> [The data]:
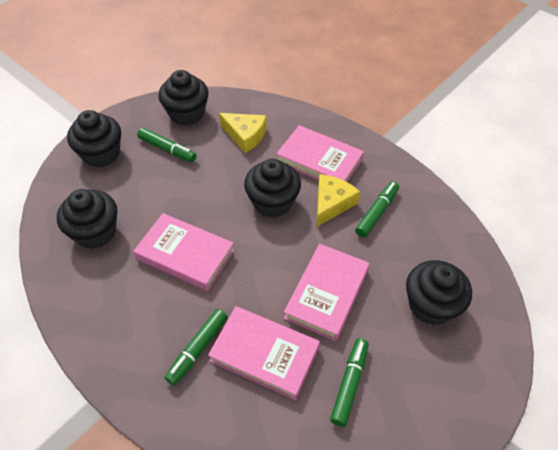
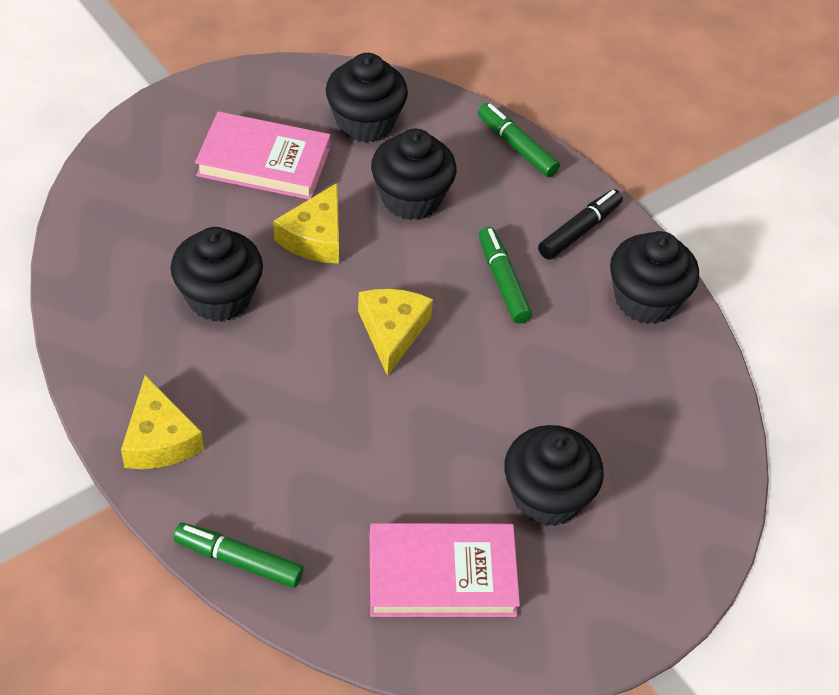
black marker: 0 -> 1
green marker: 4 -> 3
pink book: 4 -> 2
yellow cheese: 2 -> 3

...

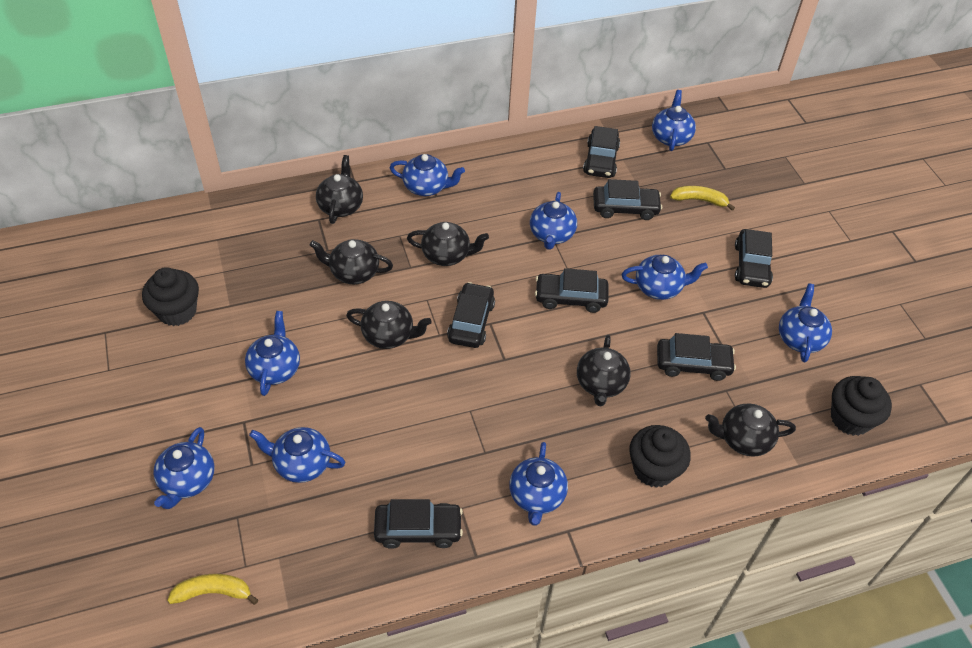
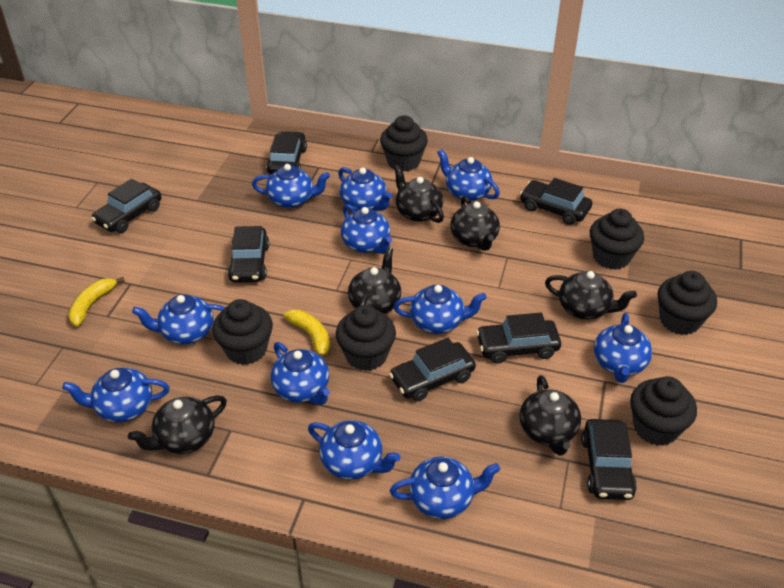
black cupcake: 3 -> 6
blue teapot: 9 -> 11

> [Problem to work on]: Could you set down, word for word, only the lines above from the line with "black marker: 0 -> 1" to the line with "yellow cheese: 2 -> 3", including both?

> [Written response]:
black marker: 0 -> 1
green marker: 4 -> 3
pink book: 4 -> 2
yellow cheese: 2 -> 3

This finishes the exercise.